* PROBLEM TO SOLVE
Word for word, write the lines below out again, with no pictures.

* DATASET EXCERPT

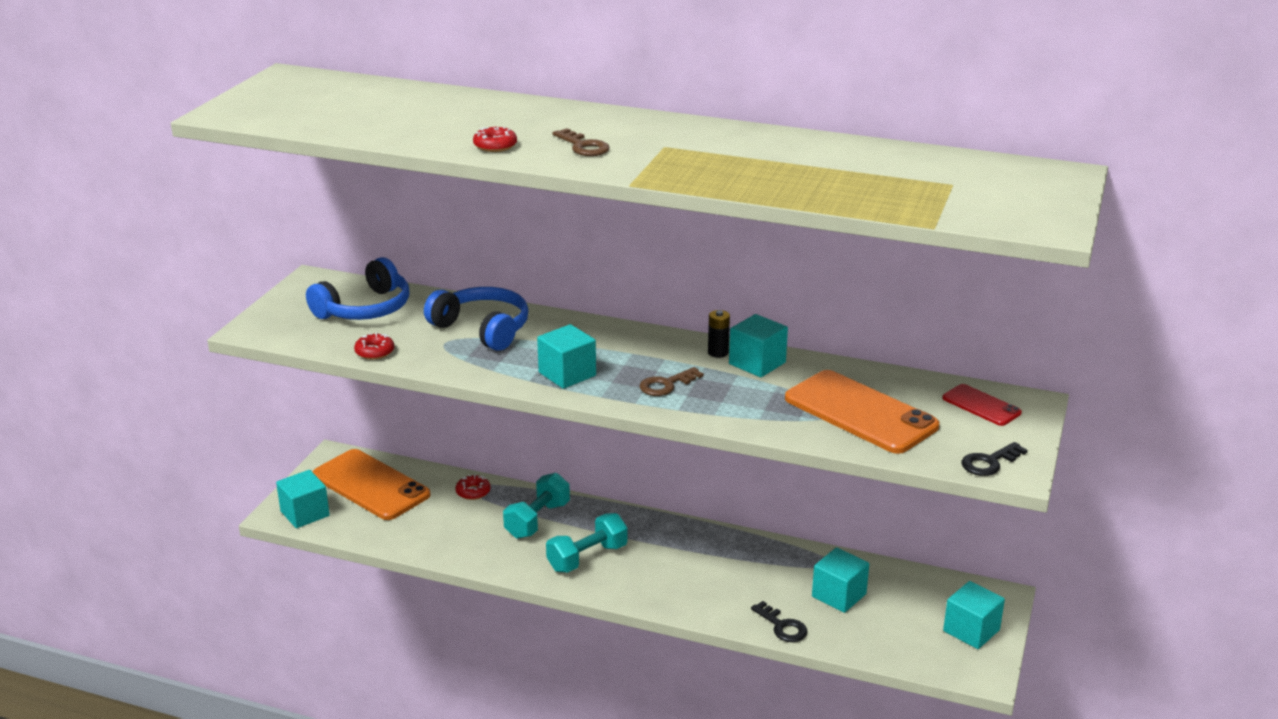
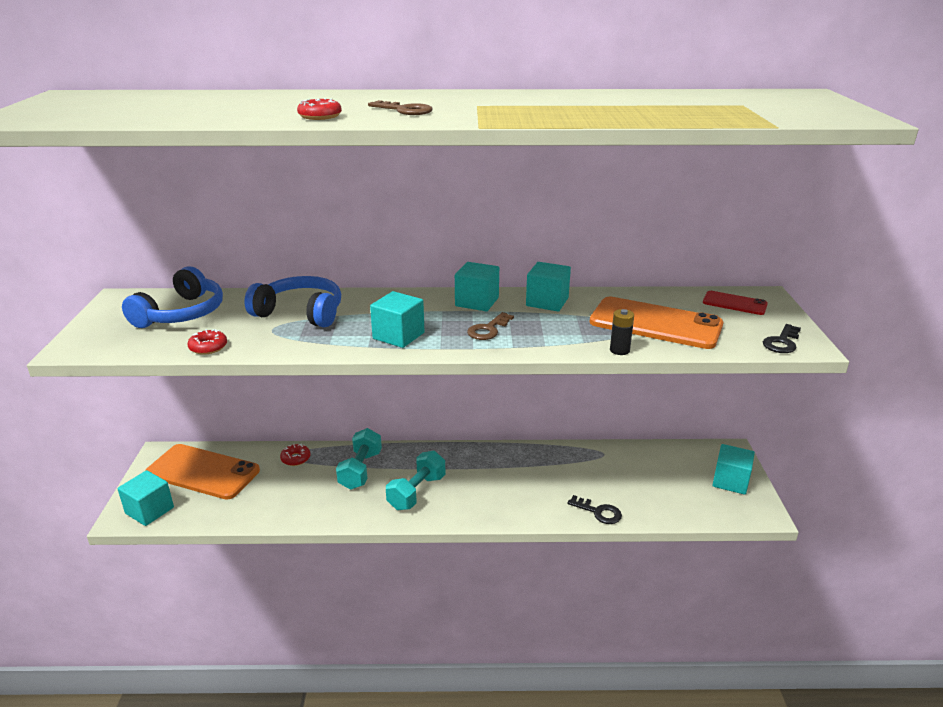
camera: 20 degrees left, 0 degrees up
(718, 352) = (510, 299): black battery -> black battery (619, 350)
(839, 595) = (623, 477): turquoise cube -> turquoise cube (477, 302)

* YOUR RESPONSE
camera: 20 degrees left, 0 degrees up
(718, 352) = (510, 299): black battery -> black battery (619, 350)
(839, 595) = (623, 477): turquoise cube -> turquoise cube (477, 302)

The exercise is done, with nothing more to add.